**EXERCISE DIRECTIONS**: Repeat the data in full and exactly. Leave the pictures out.

Records from a data source:
┄┄┄┄┄┄┄┄┄┄┄┄┄┄┄┄┄┄┄┄

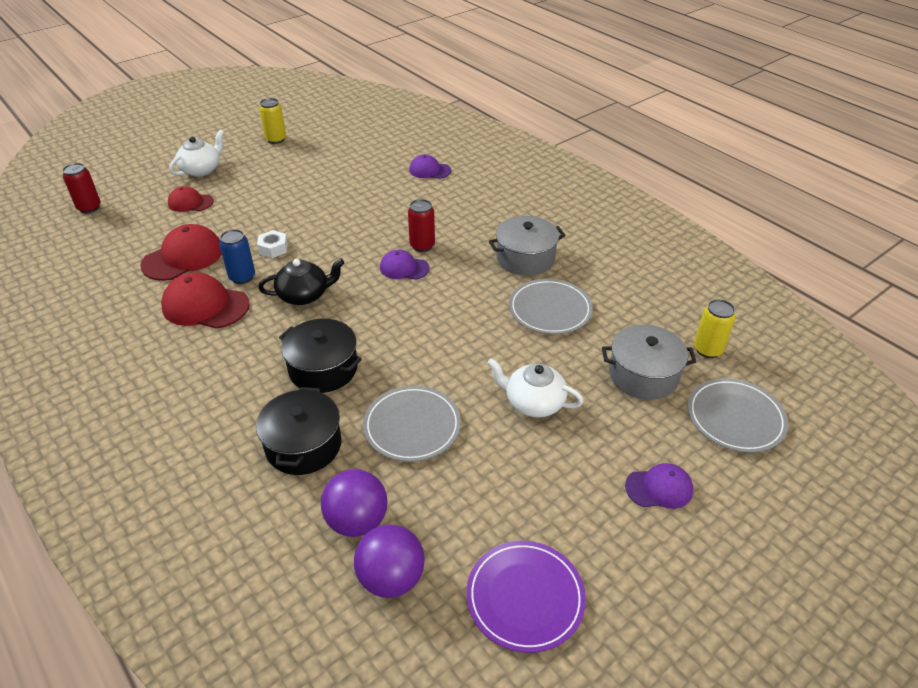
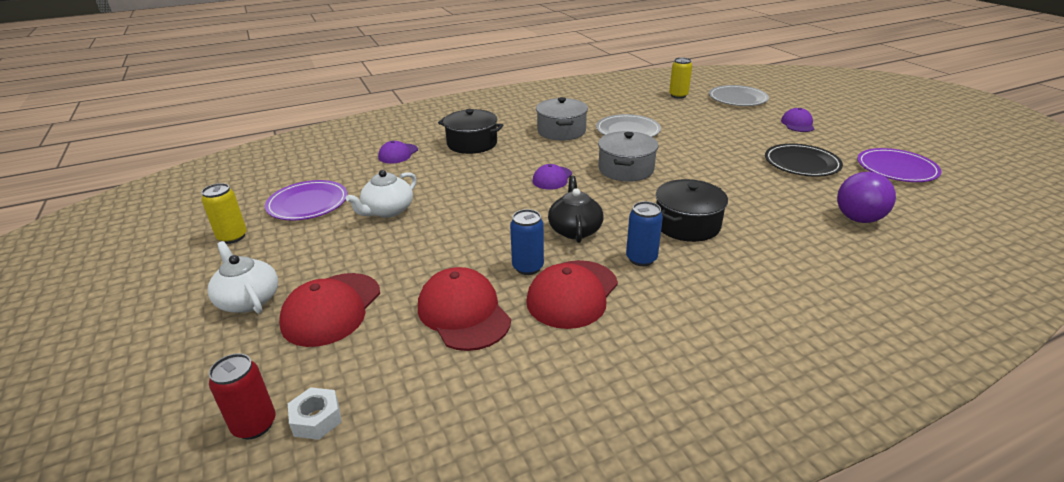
camera: 75 degrees left, 10 degrees down
(190, 202) = (331, 309): red cap -> red cap, size x1.67
(258, 340) = (641, 259): none -> blue can
(273, 248) = (482, 245): white nut -> white nut (316, 419)
(303, 445) = (784, 238): black pot -> black pot (472, 143)
(328, 153) = (308, 203): none -> purple plate
(391, 578) = (904, 209): purple ball -> none
(412, 426) = (755, 190): grey plate -> none
(422, 246) = (522, 167): red can -> none
(506, 479) = (801, 163): none -> black plate
(533, 402) = (727, 147): white teapot -> white teapot (387, 211)
(643, 375) = (700, 114): grey pot -> grey pot (626, 169)

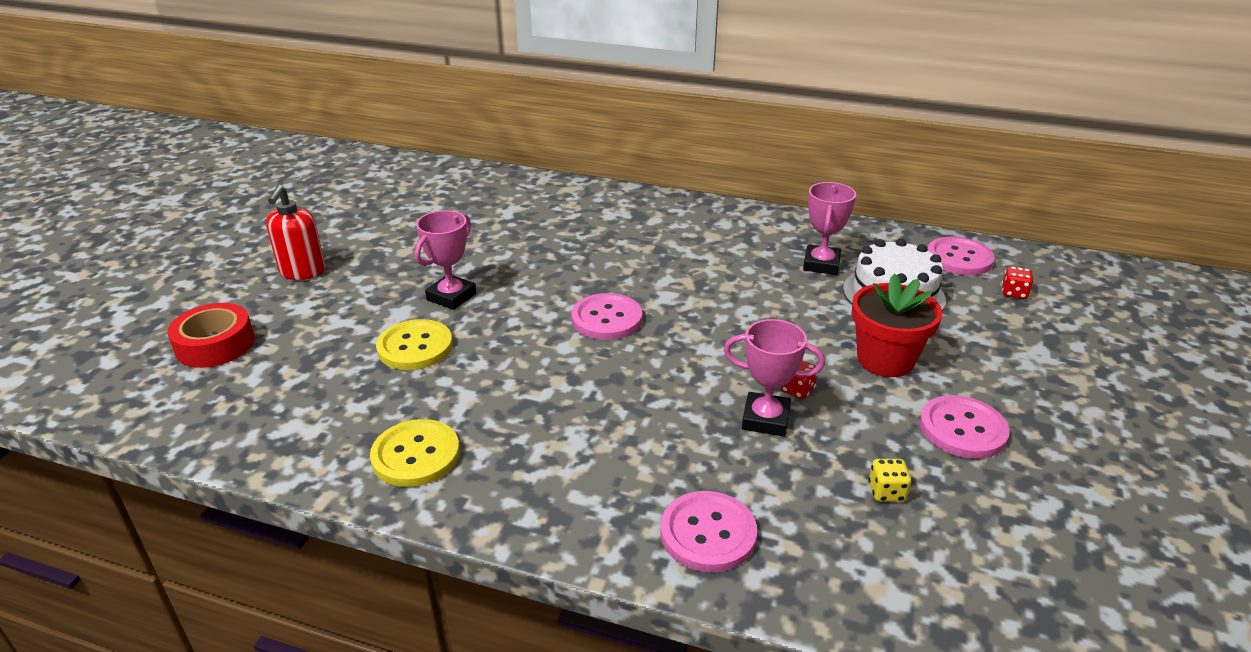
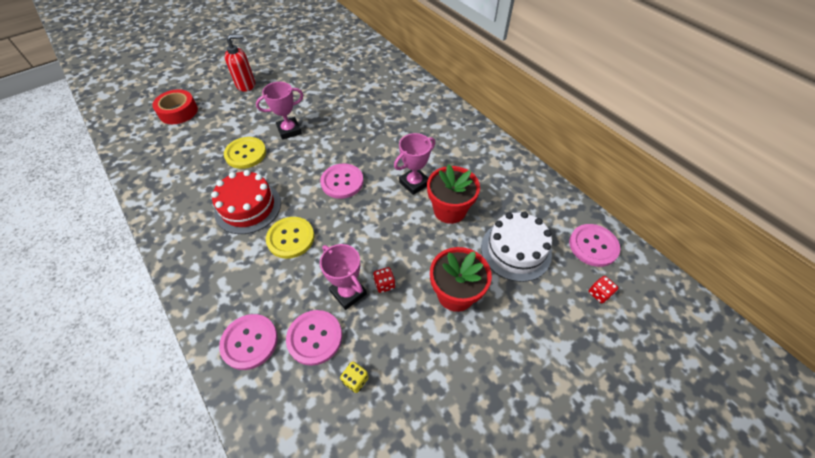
camera: 35 degrees right, 20 degrees up
(302, 272) = (246, 85): red soap dispenser -> red soap dispenser turned 150 degrees counterclockwise
(416, 455) = (187, 217): yellow button -> yellow button (291, 238)
(503, 401) = (248, 207): none -> red cake
(777, 290) = (449, 210): none -> red flower pot
(821, 264) = (496, 204): pink trophy -> pink trophy (414, 183)
(962, 429) = (444, 370): pink button -> pink button (314, 338)

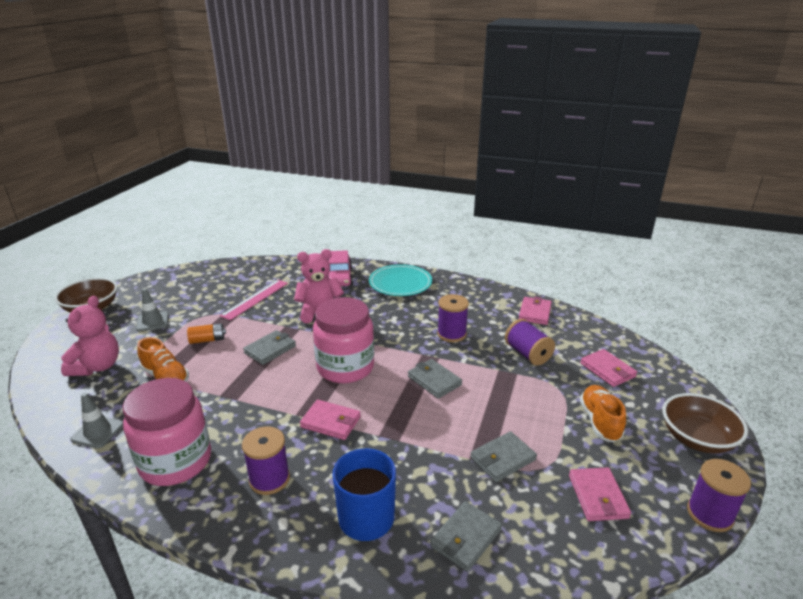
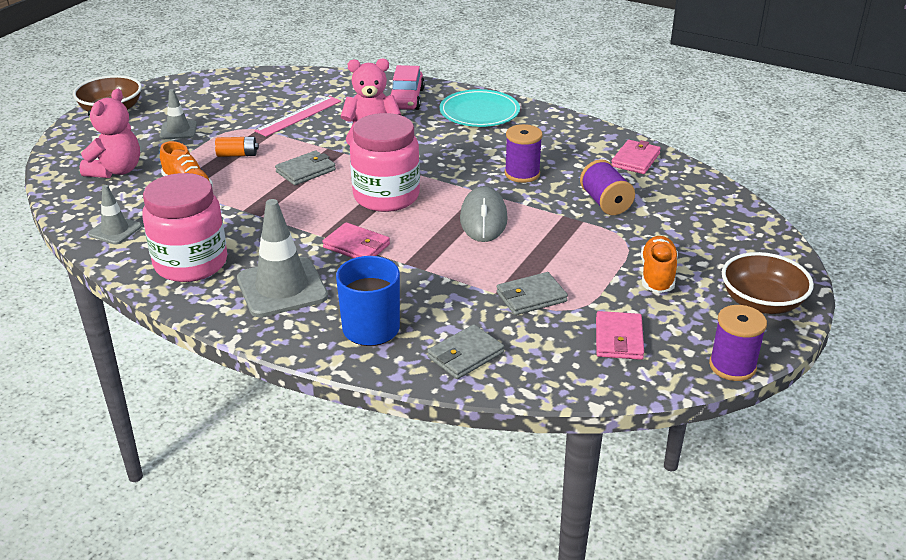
camera: 10 degrees right, 5 degrees up
(269, 479) = (282, 288): purple spool -> grey traffic cone
(434, 381) = (483, 219): grey wallet -> grey mouse
(607, 370) = (694, 228): pink wallet -> none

┄┄┄┄┄┄┄┄┄┄┄┄┄┄┄┄┄┄┄┄

**ANSWER BOX**:
camera: 75 degrees left, 10 degrees down
(190, 202) = (331, 309): red cap -> red cap, size x1.67
(258, 340) = (641, 259): none -> blue can
(273, 248) = (482, 245): white nut -> white nut (316, 419)
(303, 445) = (784, 238): black pot -> black pot (472, 143)
(328, 153) = (308, 203): none -> purple plate
(391, 578) = (904, 209): purple ball -> none
(412, 426) = (755, 190): grey plate -> none
(422, 246) = (522, 167): red can -> none
(506, 479) = (801, 163): none -> black plate
(533, 402) = (727, 147): white teapot -> white teapot (387, 211)
(643, 375) = (700, 114): grey pot -> grey pot (626, 169)

camera: 35 degrees right, 20 degrees up
(302, 272) = (246, 85): red soap dispenser -> red soap dispenser turned 150 degrees counterclockwise
(416, 455) = (187, 217): yellow button -> yellow button (291, 238)
(503, 401) = (248, 207): none -> red cake
(777, 290) = (449, 210): none -> red flower pot
(821, 264) = (496, 204): pink trophy -> pink trophy (414, 183)
(962, 429) = (444, 370): pink button -> pink button (314, 338)

camera: 10 degrees right, 5 degrees up
(269, 479) = (282, 288): purple spool -> grey traffic cone
(434, 381) = (483, 219): grey wallet -> grey mouse
(607, 370) = (694, 228): pink wallet -> none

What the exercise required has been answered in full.